═════ Given records ═════
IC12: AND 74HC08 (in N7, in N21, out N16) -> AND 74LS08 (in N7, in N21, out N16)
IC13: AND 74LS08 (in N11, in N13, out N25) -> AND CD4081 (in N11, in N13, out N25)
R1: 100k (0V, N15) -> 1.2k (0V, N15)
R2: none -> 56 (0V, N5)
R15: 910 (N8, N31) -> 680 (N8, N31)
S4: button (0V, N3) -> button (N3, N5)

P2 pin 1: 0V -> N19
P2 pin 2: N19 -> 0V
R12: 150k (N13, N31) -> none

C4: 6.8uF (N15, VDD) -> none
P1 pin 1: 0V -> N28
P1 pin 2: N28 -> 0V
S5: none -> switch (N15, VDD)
═════
▶ **Exercise requirements**: Print each record word for word.

▶ **Response to this task**:
IC12: AND 74HC08 (in N7, in N21, out N16) -> AND 74LS08 (in N7, in N21, out N16)
IC13: AND 74LS08 (in N11, in N13, out N25) -> AND CD4081 (in N11, in N13, out N25)
R1: 100k (0V, N15) -> 1.2k (0V, N15)
R2: none -> 56 (0V, N5)
R15: 910 (N8, N31) -> 680 (N8, N31)
S4: button (0V, N3) -> button (N3, N5)

P2 pin 1: 0V -> N19
P2 pin 2: N19 -> 0V
R12: 150k (N13, N31) -> none

C4: 6.8uF (N15, VDD) -> none
P1 pin 1: 0V -> N28
P1 pin 2: N28 -> 0V
S5: none -> switch (N15, VDD)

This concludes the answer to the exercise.